» WHAT TO PRODUCE: Skip the pictures and restate, word for word, the lines from the one containing "red ring [600,243,650,267]" to the end of the data below.

··········

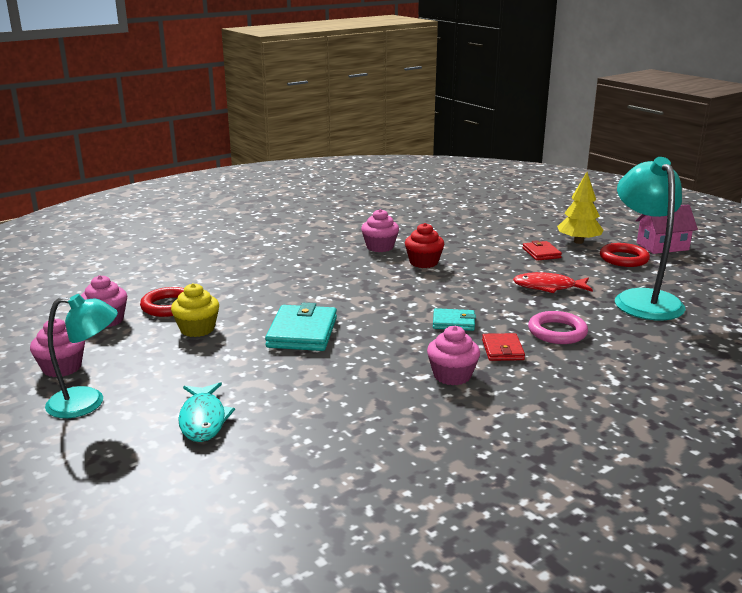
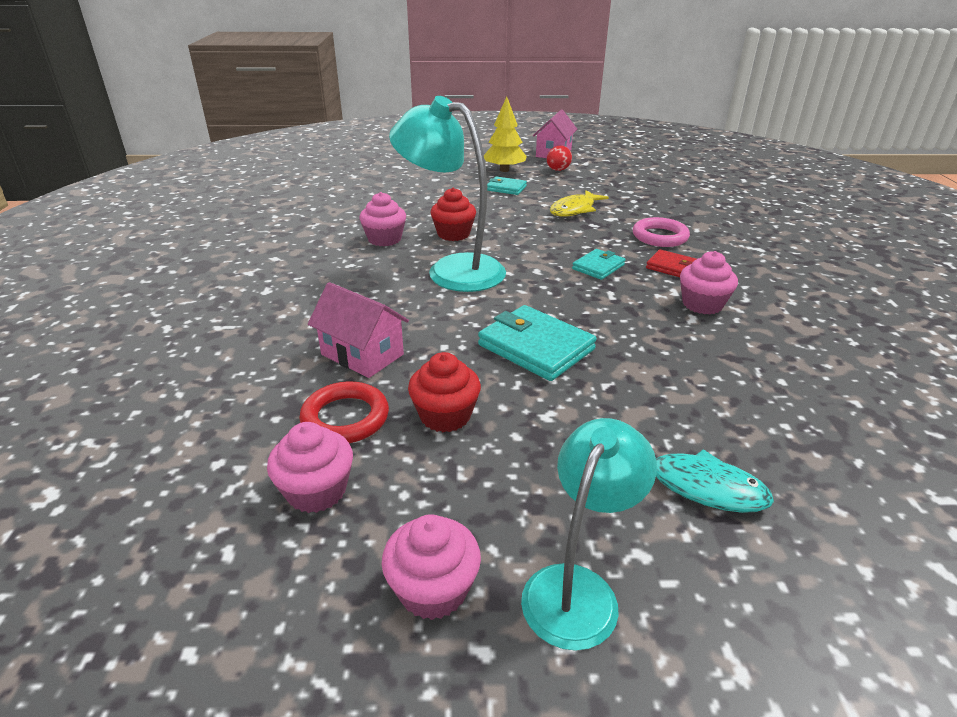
camera: 55 degrees left, 10 degrees up
yellow cupcake [171,283,219,337] -> red cupcake [408,352,481,432]
red fish [513,272,593,293] -> yellow fish [550,190,609,217]
red wallet [523,240,562,261] -> turquoise wallet [487,176,527,195]
red ring [600,243,650,267] -> red egg [547,145,572,171]
turquoise lamp [615,157,685,320] -> turquoise lamp moved to [389,96,506,292]
none -> pink house [308,282,409,378]

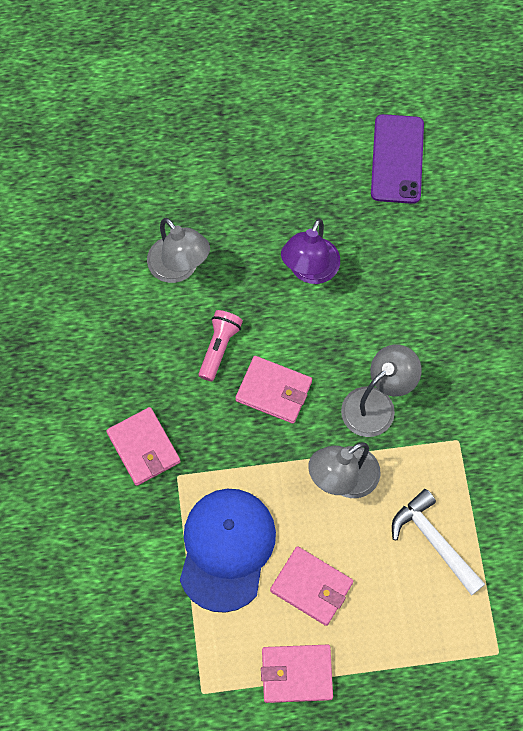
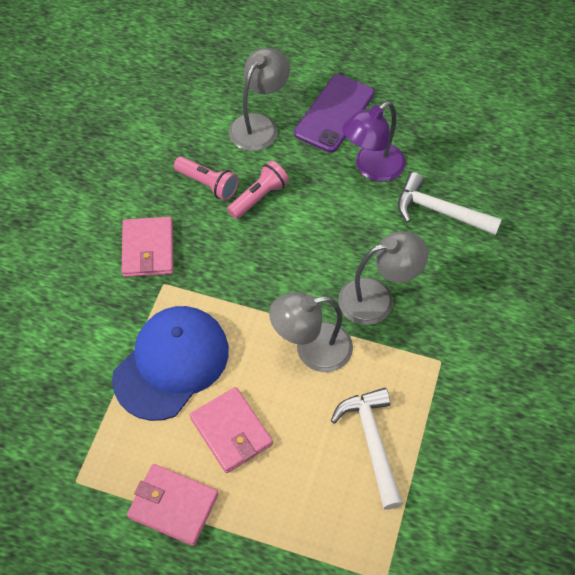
camera: 25 degrees right, 10 degrees down
grey lamp [147,218,210,283] -> grey lamp turned 135 degrees counterclockwise [229,48,290,151]
pink wallet [235,356,312,424] -> none
purple phone [371,114,424,204] -> purple phone moved to [294,74,374,153]
none -> pink flashlight [174,156,239,201]
none -> white hammer [398,172,502,235]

··········

» OUTPUT FOR THIS TASK:
red ring [600,243,650,267] -> red egg [547,145,572,171]
turquoise lamp [615,157,685,320] -> turquoise lamp moved to [389,96,506,292]
none -> pink house [308,282,409,378]

camera: 25 degrees right, 10 degrees down
grey lamp [147,218,210,283] -> grey lamp turned 135 degrees counterclockwise [229,48,290,151]
pink wallet [235,356,312,424] -> none
purple phone [371,114,424,204] -> purple phone moved to [294,74,374,153]
none -> pink flashlight [174,156,239,201]
none -> white hammer [398,172,502,235]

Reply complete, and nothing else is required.